◆ **Source information**
-----

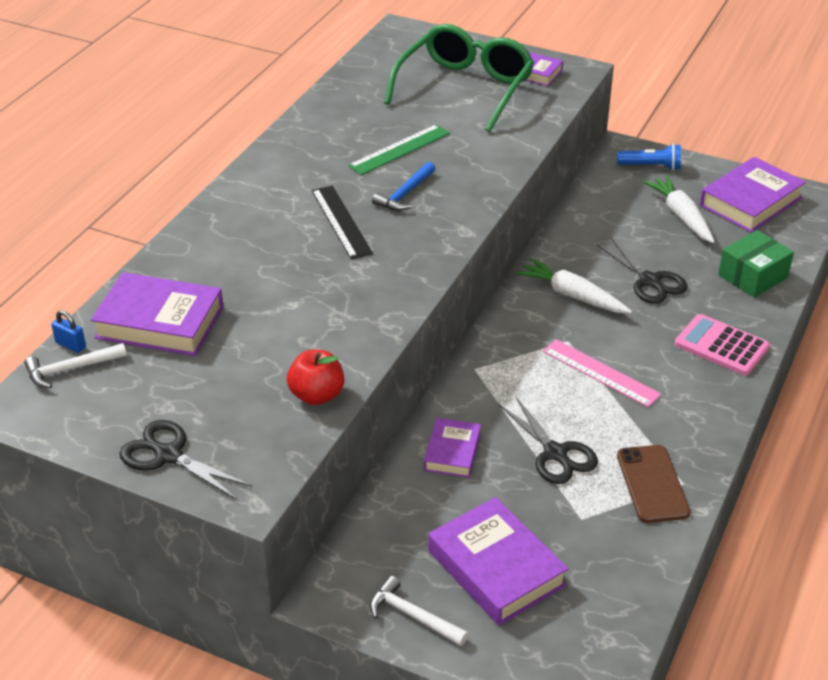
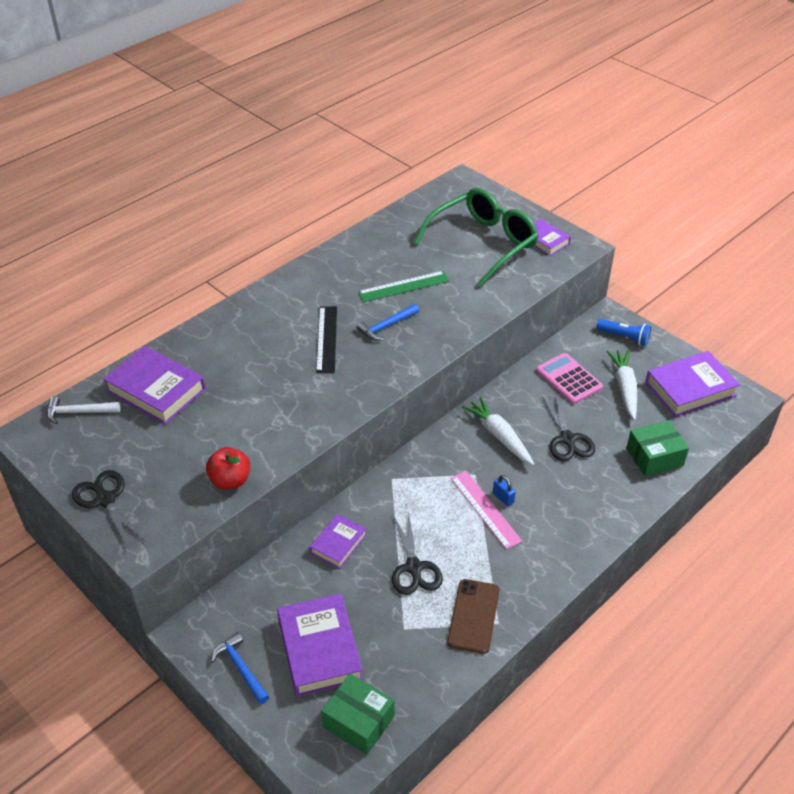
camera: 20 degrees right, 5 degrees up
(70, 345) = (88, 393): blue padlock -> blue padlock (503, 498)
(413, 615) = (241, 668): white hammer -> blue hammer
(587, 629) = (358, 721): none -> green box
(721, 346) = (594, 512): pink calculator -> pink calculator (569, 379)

-----

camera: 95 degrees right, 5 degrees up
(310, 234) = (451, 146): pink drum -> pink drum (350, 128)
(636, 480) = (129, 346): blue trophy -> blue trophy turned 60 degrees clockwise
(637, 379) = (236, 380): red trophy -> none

-----

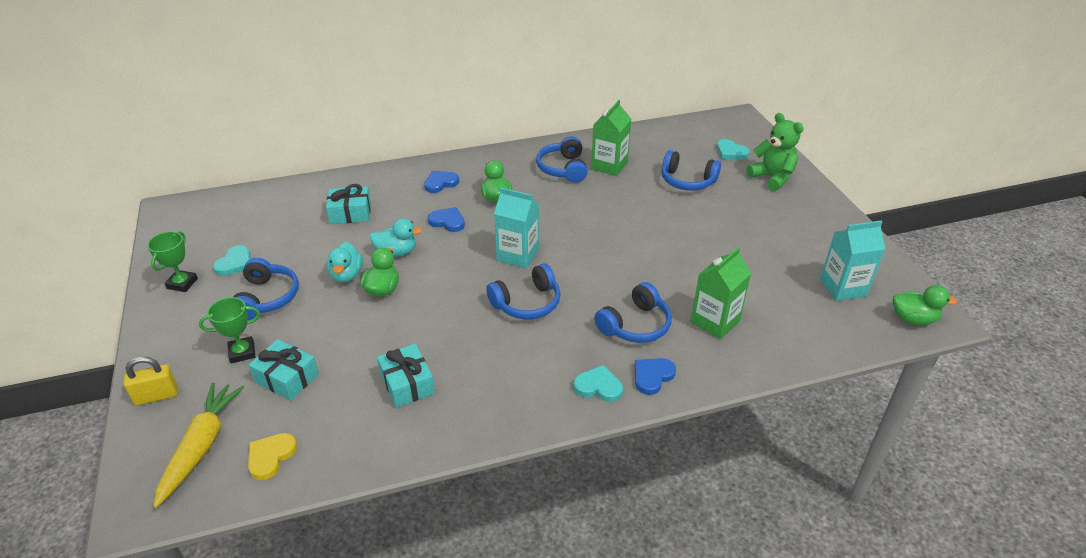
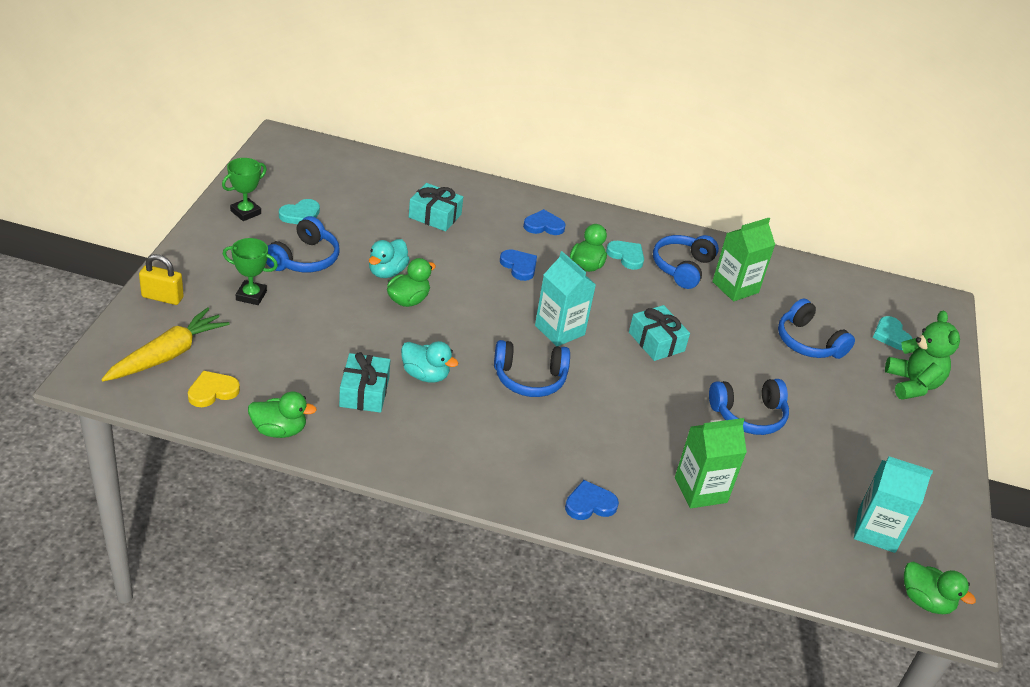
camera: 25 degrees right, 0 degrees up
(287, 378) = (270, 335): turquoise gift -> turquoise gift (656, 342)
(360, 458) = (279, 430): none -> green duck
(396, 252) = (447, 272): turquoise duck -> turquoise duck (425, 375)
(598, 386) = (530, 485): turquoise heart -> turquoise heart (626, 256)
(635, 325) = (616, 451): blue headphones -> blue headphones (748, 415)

-----

◆ **What needs to be done**
Starting with the line that holds "(587, 629) = (358, 721): none -> green box" and ending with the line that holds "(721, 346) = (594, 512): pink", retype every line in the data above exactly, and nothing else.

◆ **Result for this task**
(587, 629) = (358, 721): none -> green box
(721, 346) = (594, 512): pink calculator -> pink calculator (569, 379)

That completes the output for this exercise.